-- Material for the task follows --

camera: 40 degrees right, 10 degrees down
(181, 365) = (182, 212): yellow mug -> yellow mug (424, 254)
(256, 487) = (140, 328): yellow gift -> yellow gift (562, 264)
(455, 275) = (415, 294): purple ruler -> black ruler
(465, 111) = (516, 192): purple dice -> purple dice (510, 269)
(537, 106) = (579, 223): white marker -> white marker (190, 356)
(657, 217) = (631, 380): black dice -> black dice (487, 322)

-- Material for the task concluded --
-- Material for the task follows --

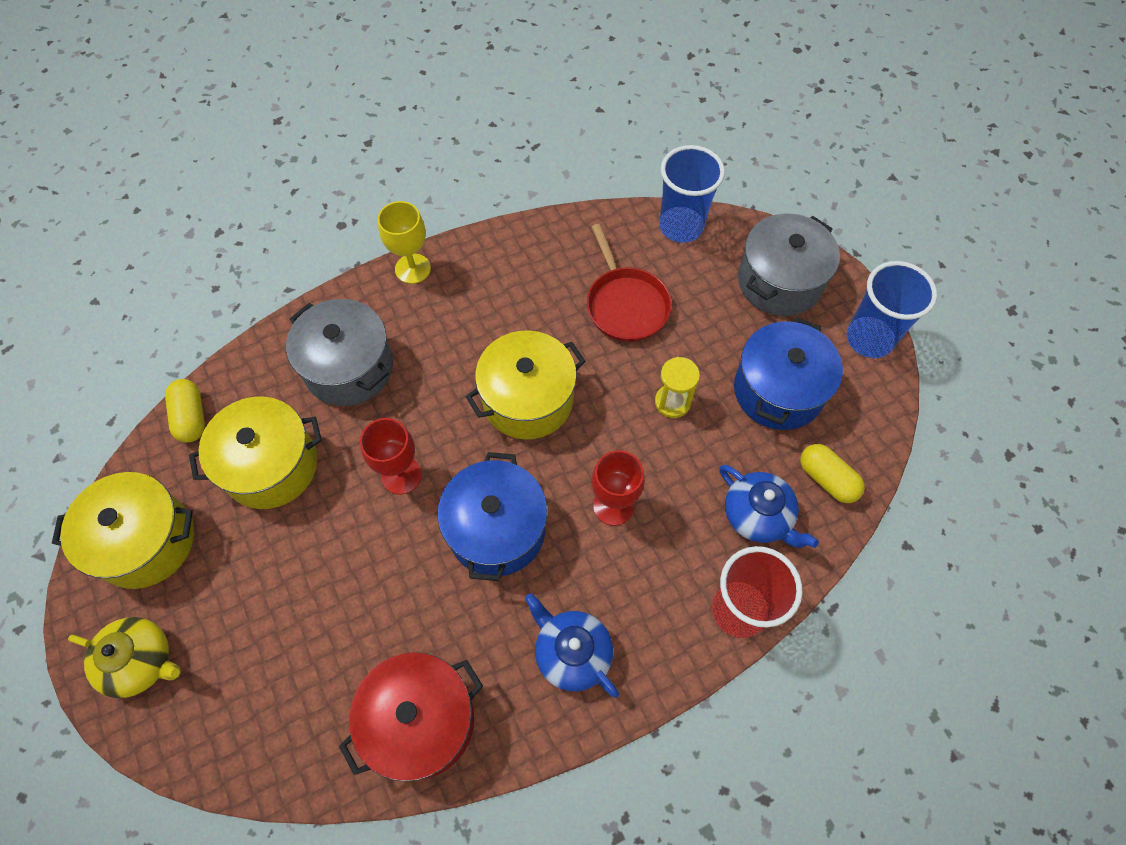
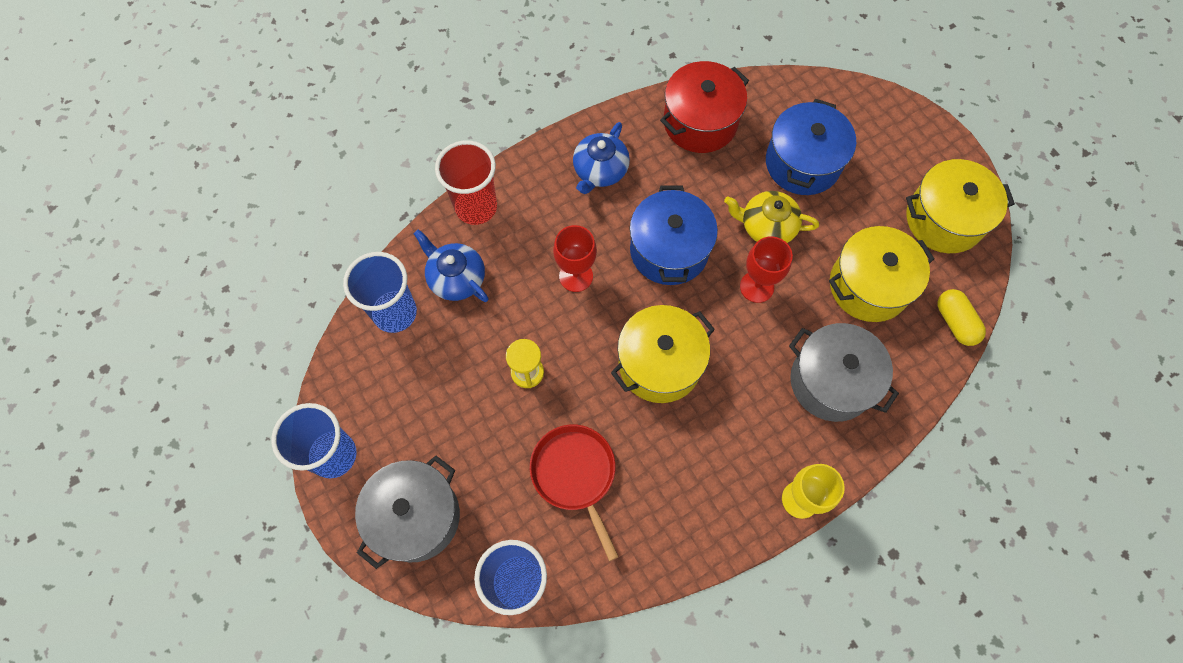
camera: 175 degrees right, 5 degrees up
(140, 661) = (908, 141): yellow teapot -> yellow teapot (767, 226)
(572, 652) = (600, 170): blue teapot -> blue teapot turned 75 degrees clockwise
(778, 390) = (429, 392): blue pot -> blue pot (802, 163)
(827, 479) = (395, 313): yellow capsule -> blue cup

-- Material for the task concluded --
-- Material for the task follows --

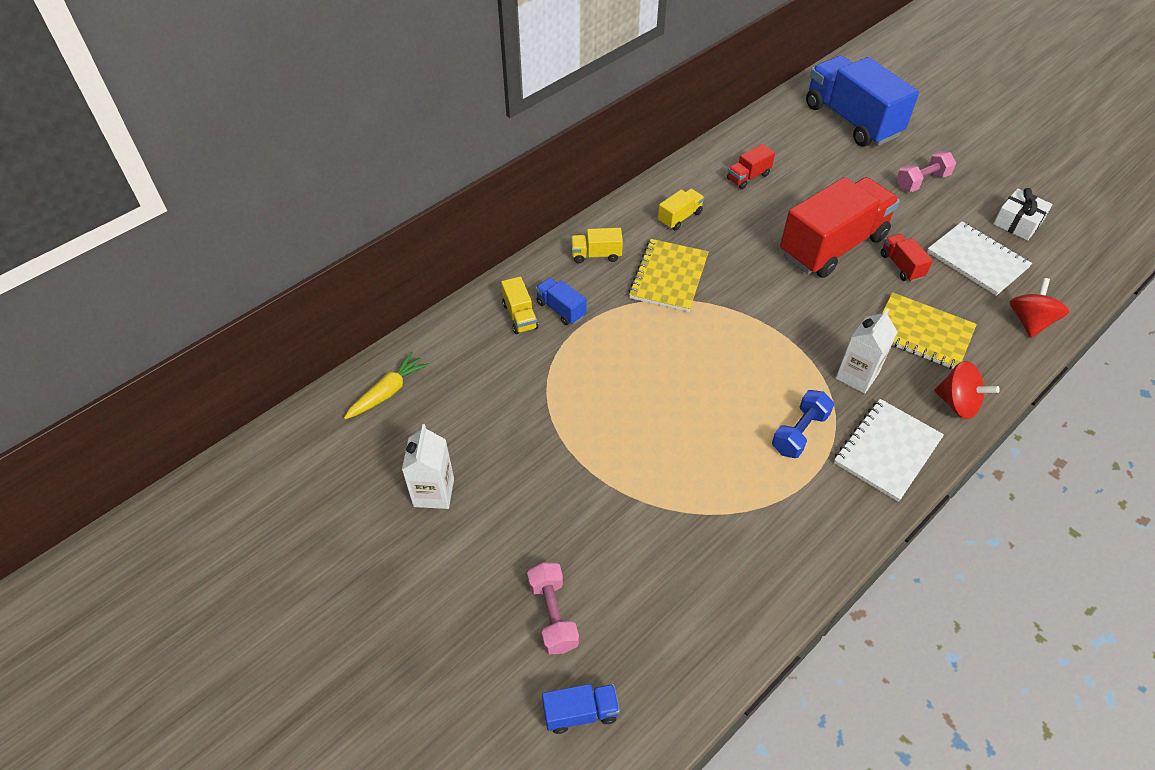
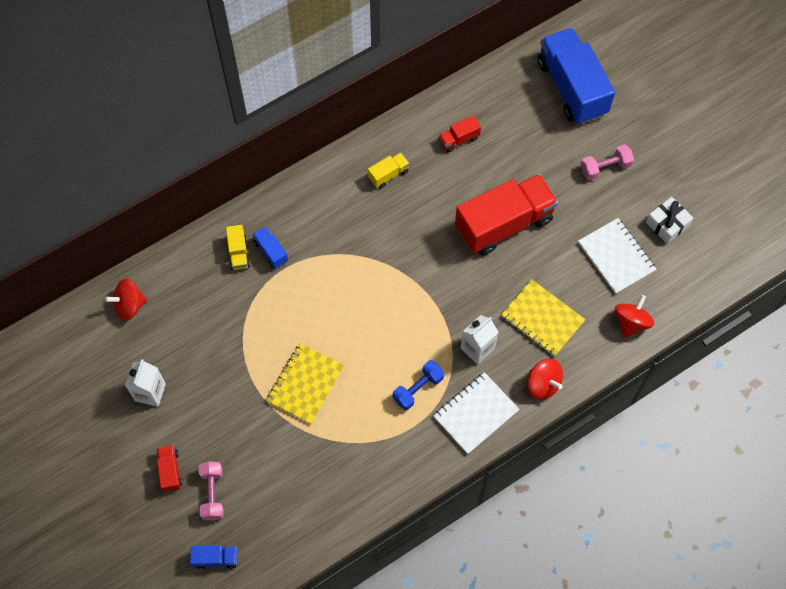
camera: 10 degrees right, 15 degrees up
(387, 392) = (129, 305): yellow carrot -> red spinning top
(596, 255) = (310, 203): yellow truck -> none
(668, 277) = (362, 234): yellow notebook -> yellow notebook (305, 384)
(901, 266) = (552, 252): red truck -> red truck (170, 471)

-- Material for the task concluded --

● **What is needed**
Your answer must consist solely of the lines above between the line holding "(256, 487) = (140, 328): yellow" and the line holding "(657, 217) = (631, 380): black", inclusive, copied exactly.

● **Solved problem**
(256, 487) = (140, 328): yellow gift -> yellow gift (562, 264)
(455, 275) = (415, 294): purple ruler -> black ruler
(465, 111) = (516, 192): purple dice -> purple dice (510, 269)
(537, 106) = (579, 223): white marker -> white marker (190, 356)
(657, 217) = (631, 380): black dice -> black dice (487, 322)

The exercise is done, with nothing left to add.